(Stored items from a collection)

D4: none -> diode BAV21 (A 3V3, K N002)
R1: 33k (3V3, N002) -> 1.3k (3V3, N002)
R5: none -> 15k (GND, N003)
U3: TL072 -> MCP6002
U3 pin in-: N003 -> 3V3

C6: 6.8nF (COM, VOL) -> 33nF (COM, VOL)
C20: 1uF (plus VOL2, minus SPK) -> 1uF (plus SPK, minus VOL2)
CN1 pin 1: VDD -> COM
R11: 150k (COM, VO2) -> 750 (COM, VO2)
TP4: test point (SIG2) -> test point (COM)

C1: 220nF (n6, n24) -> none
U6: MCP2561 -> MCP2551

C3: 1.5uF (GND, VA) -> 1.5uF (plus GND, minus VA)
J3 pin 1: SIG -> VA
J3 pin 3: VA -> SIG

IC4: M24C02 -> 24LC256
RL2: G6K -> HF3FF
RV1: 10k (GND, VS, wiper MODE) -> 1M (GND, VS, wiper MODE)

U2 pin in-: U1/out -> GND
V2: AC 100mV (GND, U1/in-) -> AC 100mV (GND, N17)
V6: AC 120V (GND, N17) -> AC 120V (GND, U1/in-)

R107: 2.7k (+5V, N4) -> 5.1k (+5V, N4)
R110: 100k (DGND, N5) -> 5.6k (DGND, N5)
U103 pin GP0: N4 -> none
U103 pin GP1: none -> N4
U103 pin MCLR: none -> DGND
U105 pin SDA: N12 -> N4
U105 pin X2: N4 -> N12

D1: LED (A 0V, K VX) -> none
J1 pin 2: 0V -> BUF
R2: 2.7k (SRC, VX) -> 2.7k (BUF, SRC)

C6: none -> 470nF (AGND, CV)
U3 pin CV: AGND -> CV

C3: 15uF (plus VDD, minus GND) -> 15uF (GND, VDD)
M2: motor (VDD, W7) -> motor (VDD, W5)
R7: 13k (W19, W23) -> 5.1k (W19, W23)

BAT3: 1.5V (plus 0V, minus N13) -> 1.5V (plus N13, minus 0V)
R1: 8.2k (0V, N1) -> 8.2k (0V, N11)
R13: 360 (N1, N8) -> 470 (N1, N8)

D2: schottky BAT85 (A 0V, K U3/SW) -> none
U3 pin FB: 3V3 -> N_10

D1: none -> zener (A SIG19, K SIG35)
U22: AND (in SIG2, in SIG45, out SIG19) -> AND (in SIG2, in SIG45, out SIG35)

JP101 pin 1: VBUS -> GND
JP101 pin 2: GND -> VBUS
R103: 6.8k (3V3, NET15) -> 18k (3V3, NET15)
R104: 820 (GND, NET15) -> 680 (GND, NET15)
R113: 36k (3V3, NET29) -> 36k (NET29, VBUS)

EXERCISE INSTRUCTIONS >> The records above must be repeated exactly, every one of them.

EXERCISE ANSWER >>
D4: none -> diode BAV21 (A 3V3, K N002)
R1: 33k (3V3, N002) -> 1.3k (3V3, N002)
R5: none -> 15k (GND, N003)
U3: TL072 -> MCP6002
U3 pin in-: N003 -> 3V3

C6: 6.8nF (COM, VOL) -> 33nF (COM, VOL)
C20: 1uF (plus VOL2, minus SPK) -> 1uF (plus SPK, minus VOL2)
CN1 pin 1: VDD -> COM
R11: 150k (COM, VO2) -> 750 (COM, VO2)
TP4: test point (SIG2) -> test point (COM)

C1: 220nF (n6, n24) -> none
U6: MCP2561 -> MCP2551

C3: 1.5uF (GND, VA) -> 1.5uF (plus GND, minus VA)
J3 pin 1: SIG -> VA
J3 pin 3: VA -> SIG

IC4: M24C02 -> 24LC256
RL2: G6K -> HF3FF
RV1: 10k (GND, VS, wiper MODE) -> 1M (GND, VS, wiper MODE)

U2 pin in-: U1/out -> GND
V2: AC 100mV (GND, U1/in-) -> AC 100mV (GND, N17)
V6: AC 120V (GND, N17) -> AC 120V (GND, U1/in-)

R107: 2.7k (+5V, N4) -> 5.1k (+5V, N4)
R110: 100k (DGND, N5) -> 5.6k (DGND, N5)
U103 pin GP0: N4 -> none
U103 pin GP1: none -> N4
U103 pin MCLR: none -> DGND
U105 pin SDA: N12 -> N4
U105 pin X2: N4 -> N12

D1: LED (A 0V, K VX) -> none
J1 pin 2: 0V -> BUF
R2: 2.7k (SRC, VX) -> 2.7k (BUF, SRC)

C6: none -> 470nF (AGND, CV)
U3 pin CV: AGND -> CV

C3: 15uF (plus VDD, minus GND) -> 15uF (GND, VDD)
M2: motor (VDD, W7) -> motor (VDD, W5)
R7: 13k (W19, W23) -> 5.1k (W19, W23)

BAT3: 1.5V (plus 0V, minus N13) -> 1.5V (plus N13, minus 0V)
R1: 8.2k (0V, N1) -> 8.2k (0V, N11)
R13: 360 (N1, N8) -> 470 (N1, N8)

D2: schottky BAT85 (A 0V, K U3/SW) -> none
U3 pin FB: 3V3 -> N_10

D1: none -> zener (A SIG19, K SIG35)
U22: AND (in SIG2, in SIG45, out SIG19) -> AND (in SIG2, in SIG45, out SIG35)

JP101 pin 1: VBUS -> GND
JP101 pin 2: GND -> VBUS
R103: 6.8k (3V3, NET15) -> 18k (3V3, NET15)
R104: 820 (GND, NET15) -> 680 (GND, NET15)
R113: 36k (3V3, NET29) -> 36k (NET29, VBUS)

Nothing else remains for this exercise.